**Exercise instructions:**
Repeat the records exactly as given. Do not include the pictures.
━━ Given records ━━
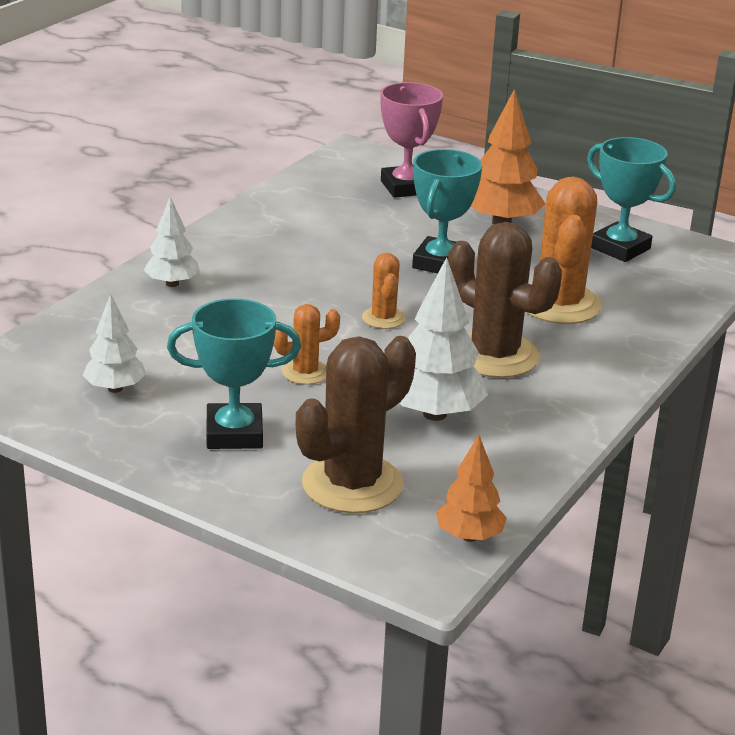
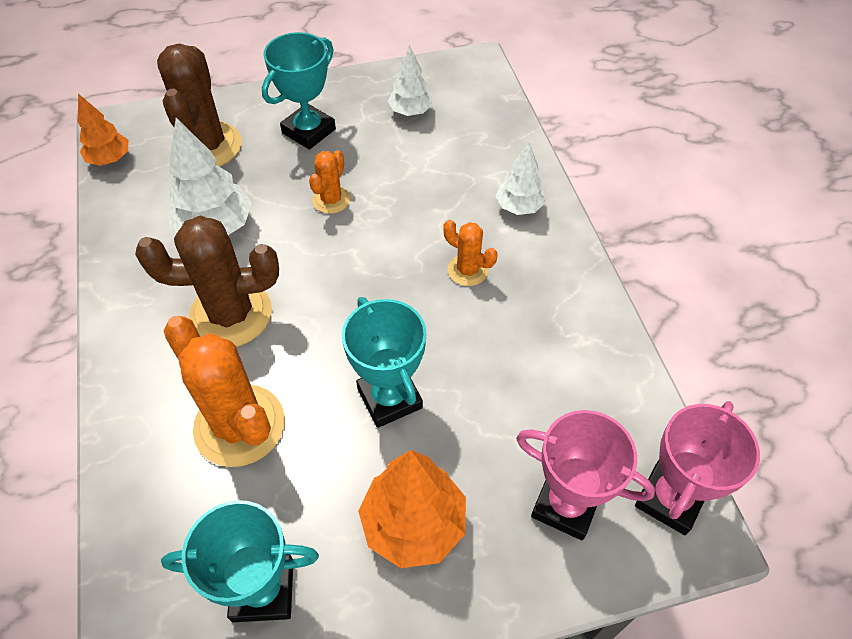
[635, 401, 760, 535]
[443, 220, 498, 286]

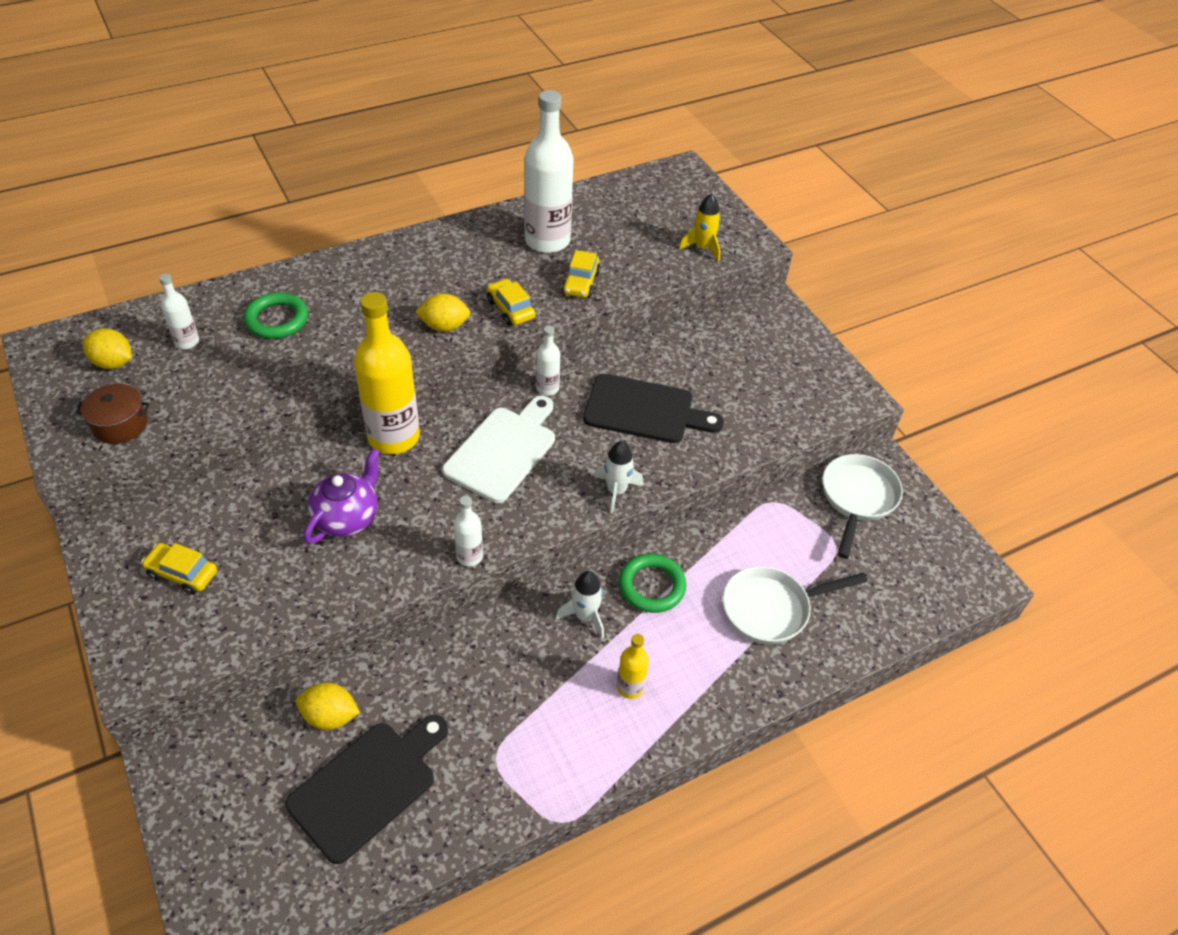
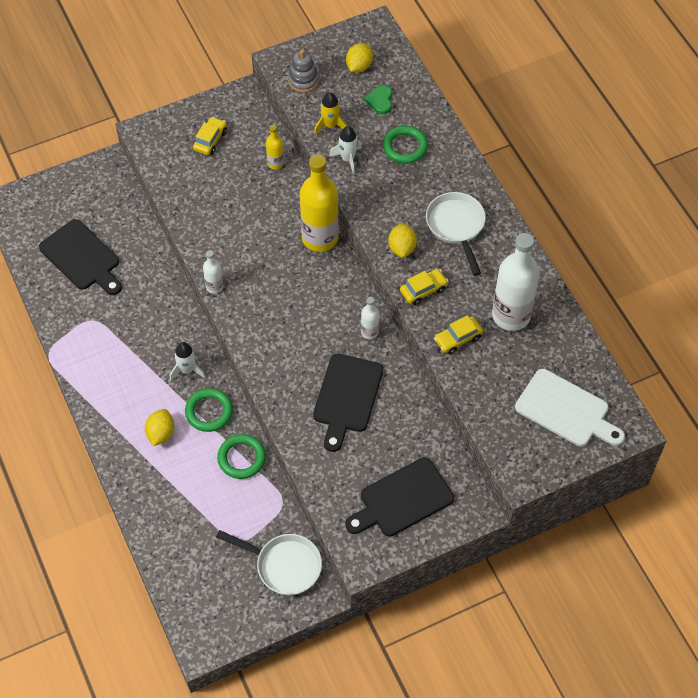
[304, 448, 380, 544] (first image)
[217, 434, 266, 479]
[345, 457, 454, 536]
[145, 409, 174, 446]
[515, 369, 625, 446]
[329, 126, 362, 174]
[266, 125, 284, 170]
[314, 92, 347, 134]
[426, 192, 486, 276]
[288, 50, 319, 93]
[364, 85, 392, 114]
[434, 315, 483, 354]

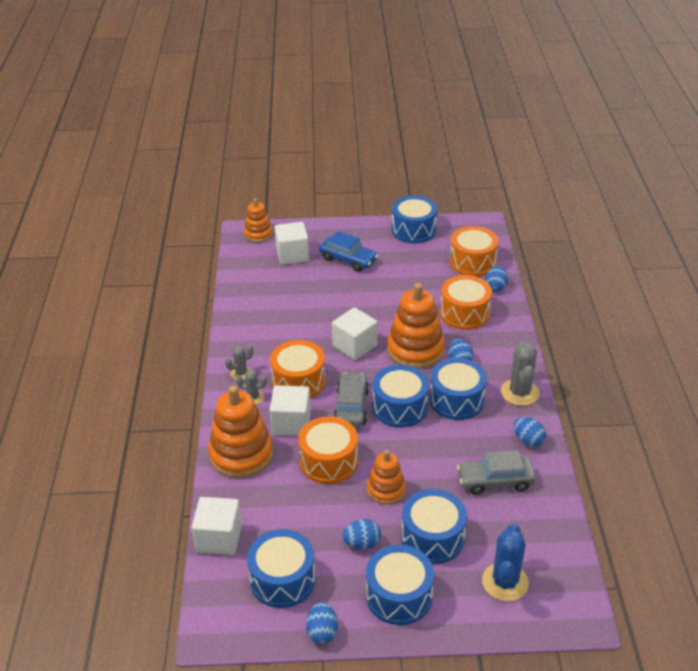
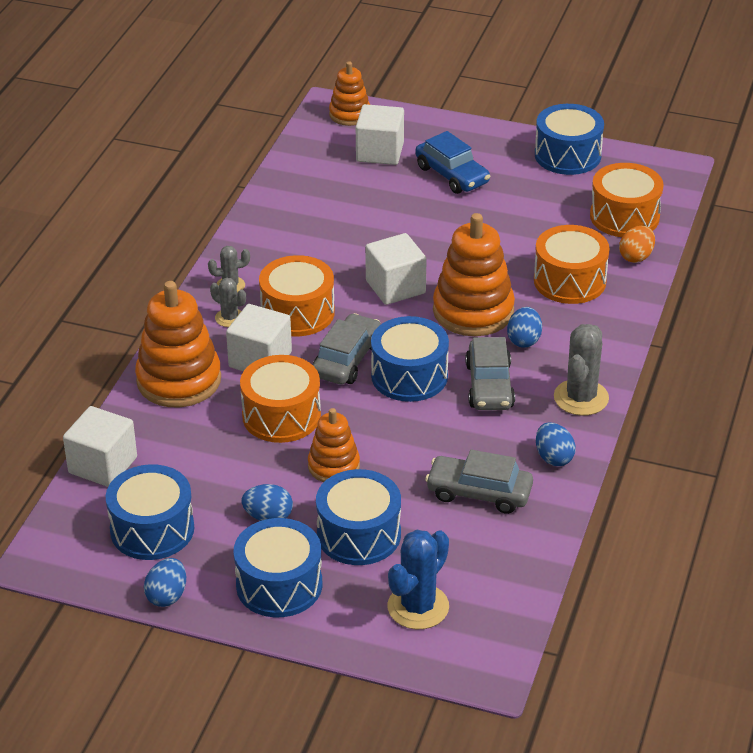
[465, 337, 515, 410]
[619, 226, 655, 263]

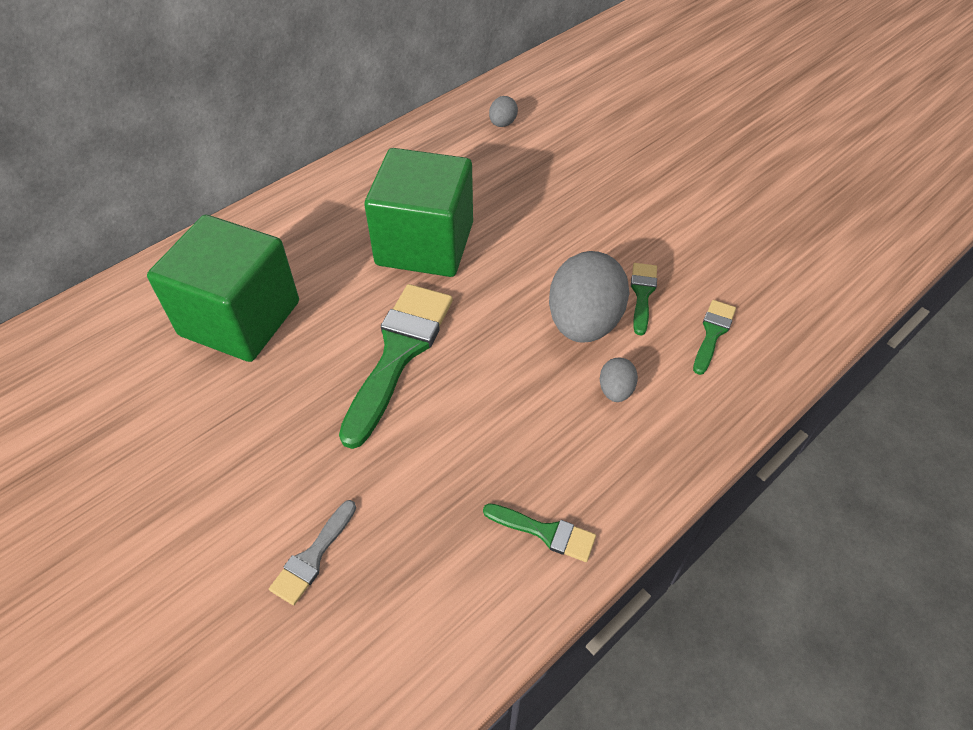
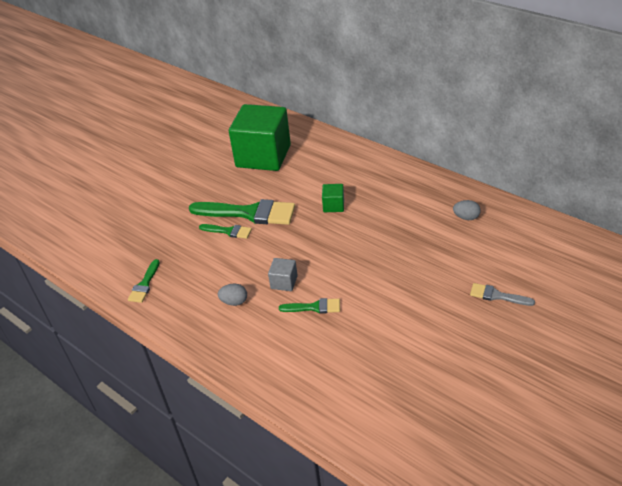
[470, 283, 535, 306]
[199, 224, 252, 239]
[268, 258, 298, 291]
[322, 184, 344, 212]

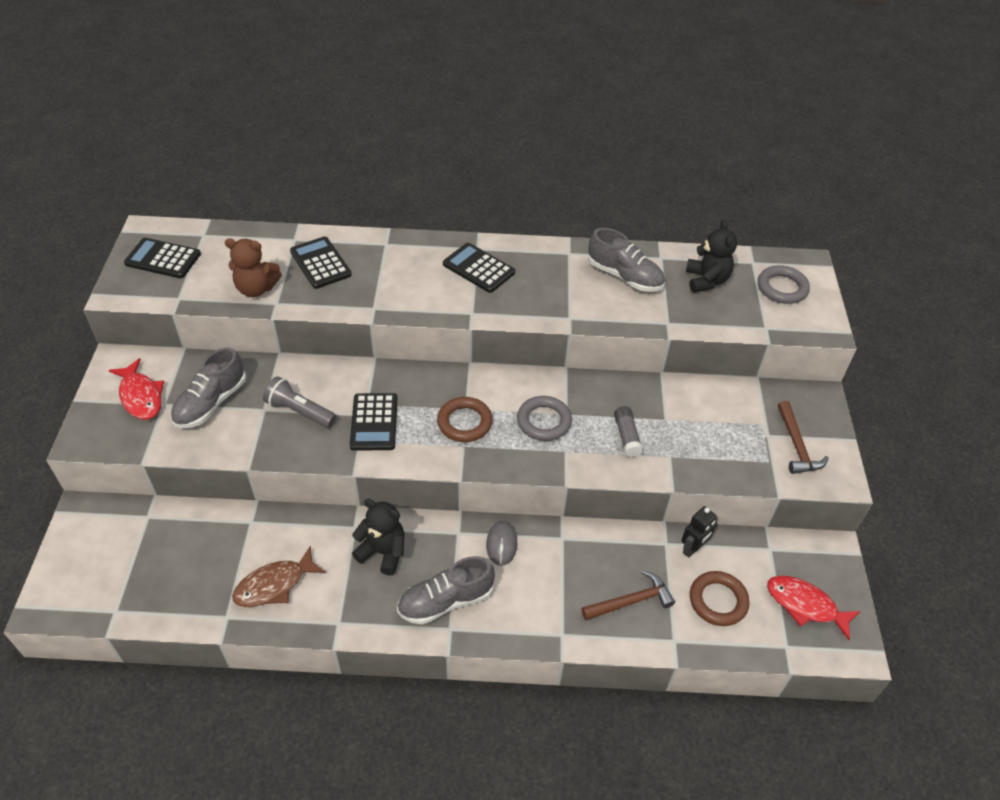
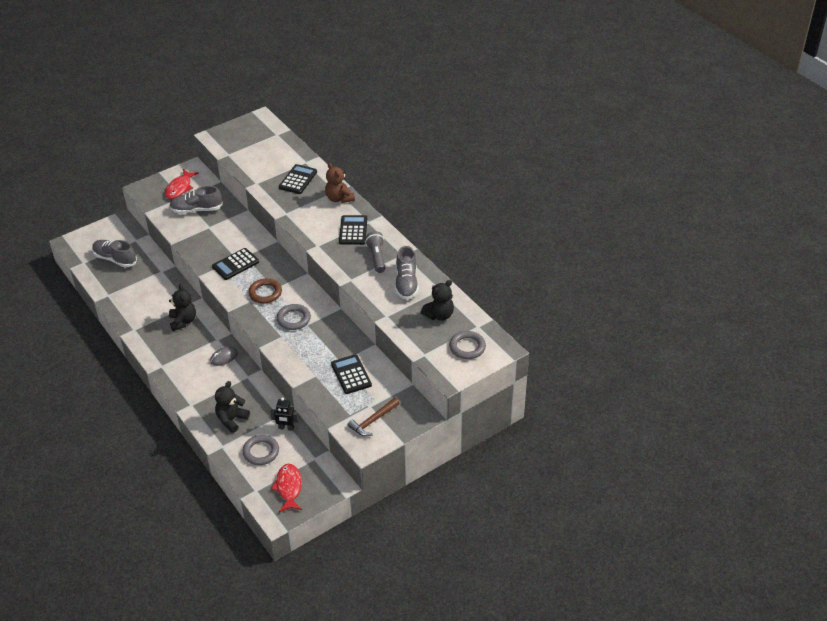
[232, 546, 326, 607] (first image)
[614, 406, 643, 457] (first image)
[331, 354, 372, 394]
[325, 163, 355, 203]
[365, 231, 385, 273]
[92, 240, 137, 267]
[215, 381, 250, 433]
[242, 435, 279, 465]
━━━
**Finished exercise:**
[635, 401, 760, 535]
[443, 220, 498, 286]

[304, 448, 380, 544] (first image)
[217, 434, 266, 479]
[345, 457, 454, 536]
[145, 409, 174, 446]
[515, 369, 625, 446]
[329, 126, 362, 174]
[266, 125, 284, 170]
[314, 92, 347, 134]
[426, 192, 486, 276]
[288, 50, 319, 93]
[364, 85, 392, 114]
[434, 315, 483, 354]

[465, 337, 515, 410]
[619, 226, 655, 263]

[470, 283, 535, 306]
[199, 224, 252, 239]
[268, 258, 298, 291]
[322, 184, 344, 212]

[232, 546, 326, 607] (first image)
[614, 406, 643, 457] (first image)
[331, 354, 372, 394]
[325, 163, 355, 203]
[365, 231, 385, 273]
[92, 240, 137, 267]
[215, 381, 250, 433]
[242, 435, 279, 465]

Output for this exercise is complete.